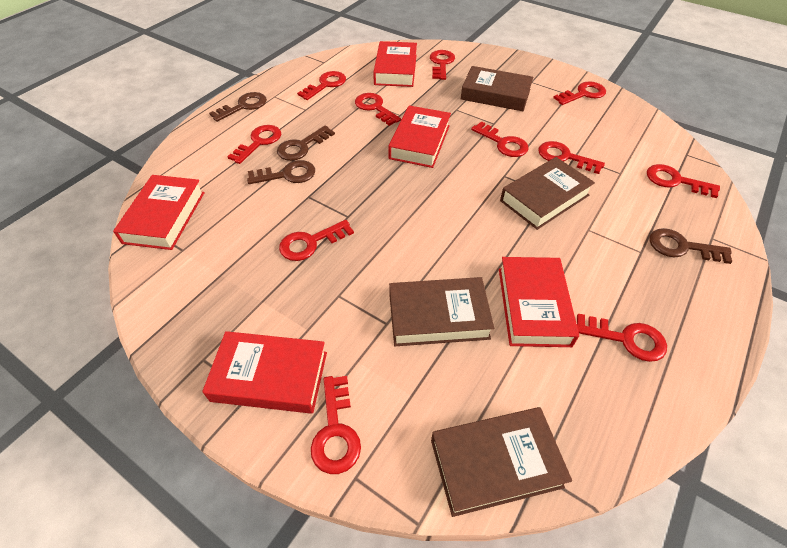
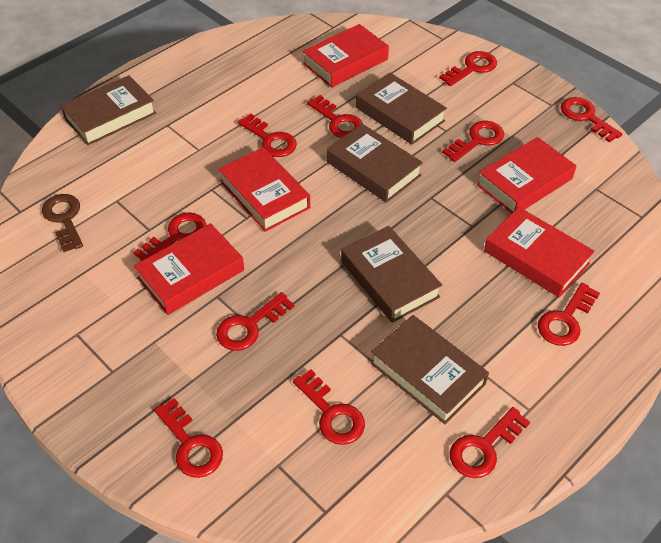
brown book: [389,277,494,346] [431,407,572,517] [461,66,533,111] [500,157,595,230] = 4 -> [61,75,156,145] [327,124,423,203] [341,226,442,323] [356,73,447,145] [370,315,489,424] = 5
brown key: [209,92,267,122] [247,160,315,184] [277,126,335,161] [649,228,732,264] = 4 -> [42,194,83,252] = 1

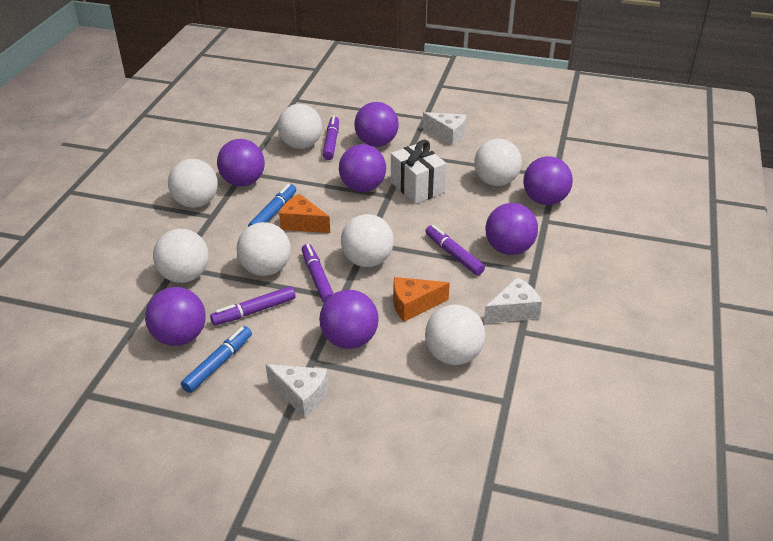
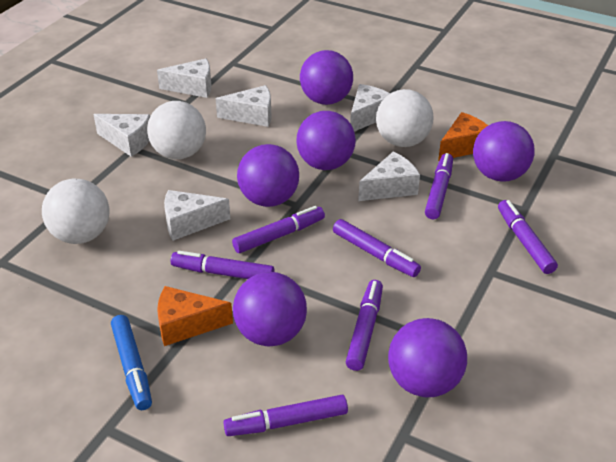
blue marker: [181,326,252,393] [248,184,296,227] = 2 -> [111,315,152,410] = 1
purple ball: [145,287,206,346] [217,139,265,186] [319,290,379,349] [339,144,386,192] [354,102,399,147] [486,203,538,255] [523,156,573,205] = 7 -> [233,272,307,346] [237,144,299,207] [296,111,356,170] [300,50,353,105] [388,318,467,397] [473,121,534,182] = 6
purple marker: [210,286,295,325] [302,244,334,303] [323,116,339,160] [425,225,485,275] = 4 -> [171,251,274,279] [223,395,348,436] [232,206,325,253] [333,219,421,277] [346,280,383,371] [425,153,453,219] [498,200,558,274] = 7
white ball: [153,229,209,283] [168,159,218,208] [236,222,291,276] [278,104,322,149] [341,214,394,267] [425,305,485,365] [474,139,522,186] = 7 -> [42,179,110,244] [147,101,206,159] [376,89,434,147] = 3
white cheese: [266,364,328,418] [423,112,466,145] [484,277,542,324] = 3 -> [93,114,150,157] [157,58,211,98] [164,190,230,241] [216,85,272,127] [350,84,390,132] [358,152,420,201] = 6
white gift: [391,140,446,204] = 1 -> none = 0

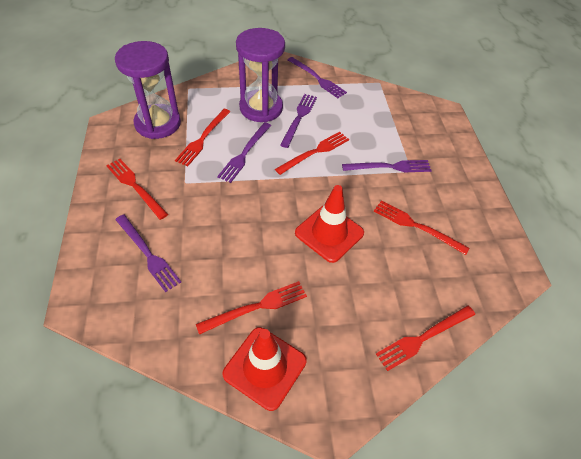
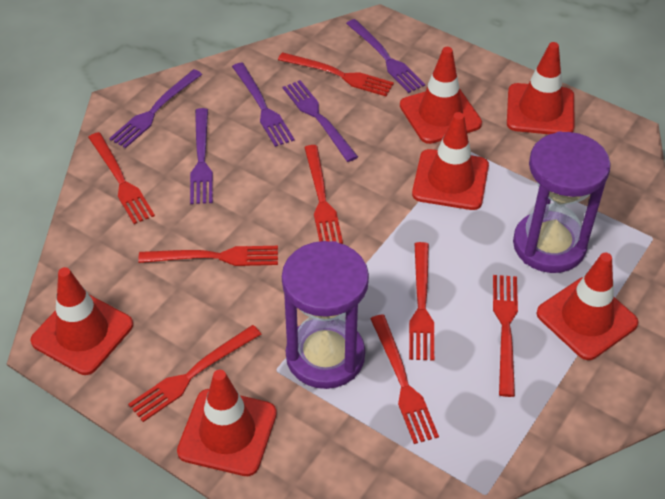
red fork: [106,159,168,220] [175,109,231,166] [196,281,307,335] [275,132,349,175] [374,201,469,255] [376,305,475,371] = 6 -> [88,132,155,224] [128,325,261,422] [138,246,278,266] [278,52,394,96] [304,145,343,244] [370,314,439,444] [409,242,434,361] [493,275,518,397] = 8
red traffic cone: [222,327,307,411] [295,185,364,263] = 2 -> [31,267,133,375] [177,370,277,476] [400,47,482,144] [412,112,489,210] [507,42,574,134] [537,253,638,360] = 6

- _PROBLEM TO WORK ON_: Your answer should consist of every line from the entries that holds "marker".

- _EXERCISE RESPONSE_:
blue marker: [181,326,252,393] [248,184,296,227] = 2 -> [111,315,152,410] = 1
purple marker: [210,286,295,325] [302,244,334,303] [323,116,339,160] [425,225,485,275] = 4 -> [171,251,274,279] [223,395,348,436] [232,206,325,253] [333,219,421,277] [346,280,383,371] [425,153,453,219] [498,200,558,274] = 7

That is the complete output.